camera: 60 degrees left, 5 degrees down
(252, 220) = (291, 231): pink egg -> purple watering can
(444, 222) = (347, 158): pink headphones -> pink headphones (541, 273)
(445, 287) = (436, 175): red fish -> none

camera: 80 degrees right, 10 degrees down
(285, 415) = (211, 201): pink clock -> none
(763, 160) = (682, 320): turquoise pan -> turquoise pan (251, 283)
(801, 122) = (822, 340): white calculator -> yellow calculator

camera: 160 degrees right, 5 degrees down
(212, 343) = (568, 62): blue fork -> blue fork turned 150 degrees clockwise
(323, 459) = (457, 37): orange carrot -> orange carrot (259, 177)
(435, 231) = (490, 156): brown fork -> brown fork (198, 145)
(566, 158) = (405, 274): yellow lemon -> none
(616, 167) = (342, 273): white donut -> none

● ● ● ● ● ● ●

**Task directions**
Reproduce the listing word for word from its first line up to and including the line with "(763, 160) = (682, 320): turquoise". Give no other lines.

**Output of the task**
camera: 60 degrees left, 5 degrees down
(252, 220) = (291, 231): pink egg -> purple watering can
(444, 222) = (347, 158): pink headphones -> pink headphones (541, 273)
(445, 287) = (436, 175): red fish -> none

camera: 80 degrees right, 10 degrees down
(285, 415) = (211, 201): pink clock -> none
(763, 160) = (682, 320): turquoise pan -> turquoise pan (251, 283)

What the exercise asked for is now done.